## Job
Find every line of the material below that contains the string "center", matching case exactly, and copy each of those lines in full.

Source records
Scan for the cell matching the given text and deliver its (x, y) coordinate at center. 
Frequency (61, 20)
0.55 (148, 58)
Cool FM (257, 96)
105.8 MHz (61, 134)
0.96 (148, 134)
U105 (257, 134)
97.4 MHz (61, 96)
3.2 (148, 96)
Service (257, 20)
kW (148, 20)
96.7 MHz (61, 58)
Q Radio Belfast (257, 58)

==

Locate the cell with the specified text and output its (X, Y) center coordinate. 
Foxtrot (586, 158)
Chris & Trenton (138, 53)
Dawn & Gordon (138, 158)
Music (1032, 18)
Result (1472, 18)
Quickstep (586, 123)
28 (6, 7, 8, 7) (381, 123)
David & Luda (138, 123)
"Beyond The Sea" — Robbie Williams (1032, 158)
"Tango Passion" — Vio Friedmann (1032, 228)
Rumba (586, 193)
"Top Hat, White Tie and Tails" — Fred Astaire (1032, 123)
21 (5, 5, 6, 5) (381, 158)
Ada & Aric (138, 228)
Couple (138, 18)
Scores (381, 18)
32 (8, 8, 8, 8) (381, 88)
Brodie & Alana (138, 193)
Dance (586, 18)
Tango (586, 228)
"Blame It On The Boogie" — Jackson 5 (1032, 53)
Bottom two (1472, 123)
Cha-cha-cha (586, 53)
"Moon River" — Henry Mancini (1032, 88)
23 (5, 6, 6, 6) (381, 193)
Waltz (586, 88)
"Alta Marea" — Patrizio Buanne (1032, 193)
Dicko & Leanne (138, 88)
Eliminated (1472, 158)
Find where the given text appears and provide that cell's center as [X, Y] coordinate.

## Complete answer
Scan for the cell matching the given text and deliver its (x, y) coordinate at center. 
Locate the cell with the specified text and output its (X, Y) center coordinate. 
Find where the given text appears and provide that cell's center as [X, Y] coordinate.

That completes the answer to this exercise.